Entries shown:
************
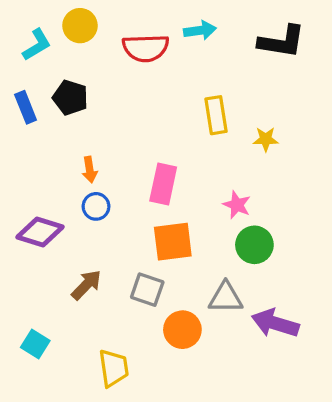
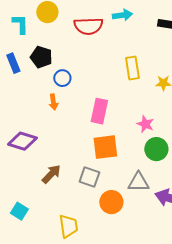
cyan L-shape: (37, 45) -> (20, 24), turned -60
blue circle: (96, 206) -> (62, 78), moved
************
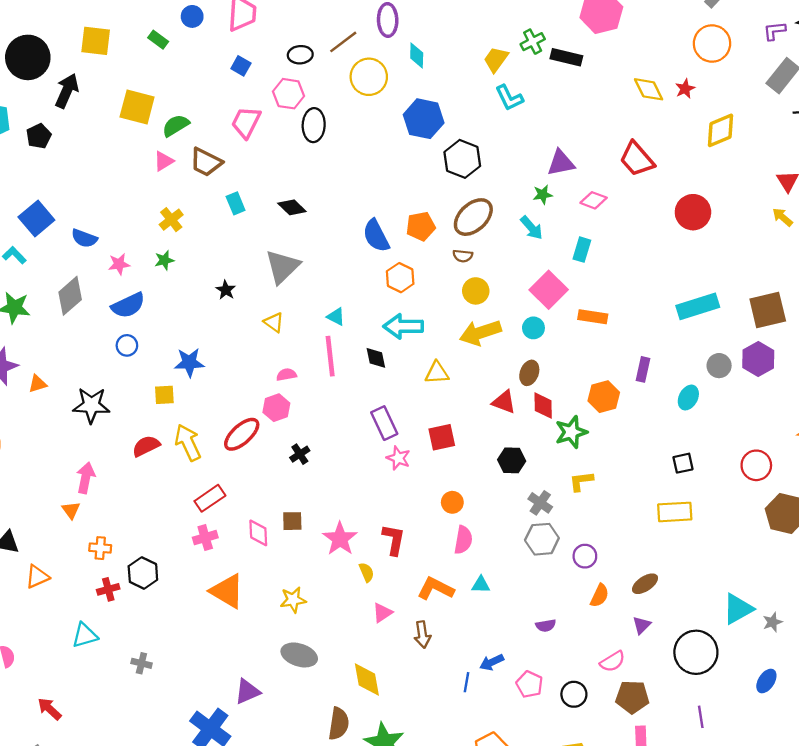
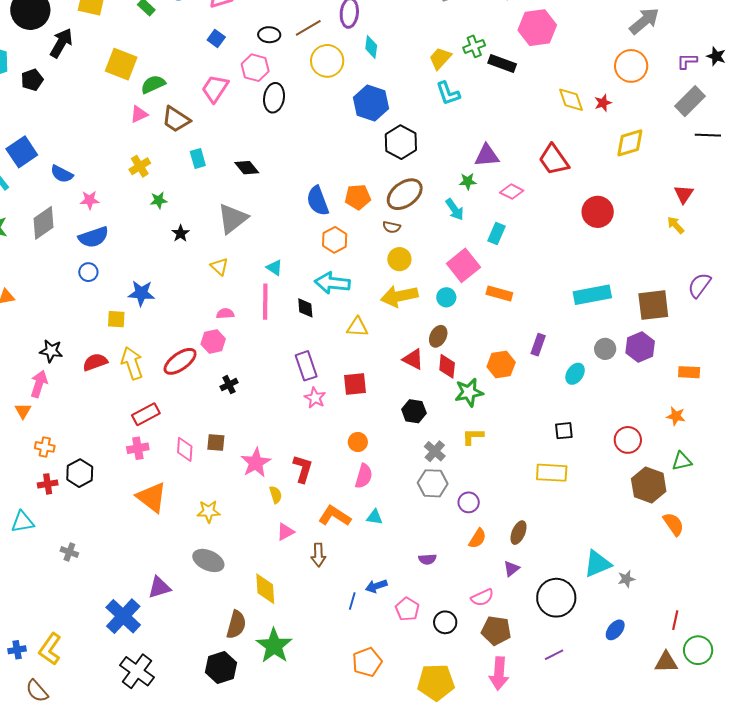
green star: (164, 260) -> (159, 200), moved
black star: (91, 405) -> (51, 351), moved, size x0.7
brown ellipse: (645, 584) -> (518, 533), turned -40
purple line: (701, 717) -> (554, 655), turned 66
************
About this exercise: All lines in the data above from the one with "brown ellipse: (645, 584)" through the one with "purple line: (701, 717)" must be repeated exactly, and no others.

Reply:
brown ellipse: (645, 584) -> (518, 533), turned -40
purple line: (701, 717) -> (554, 655), turned 66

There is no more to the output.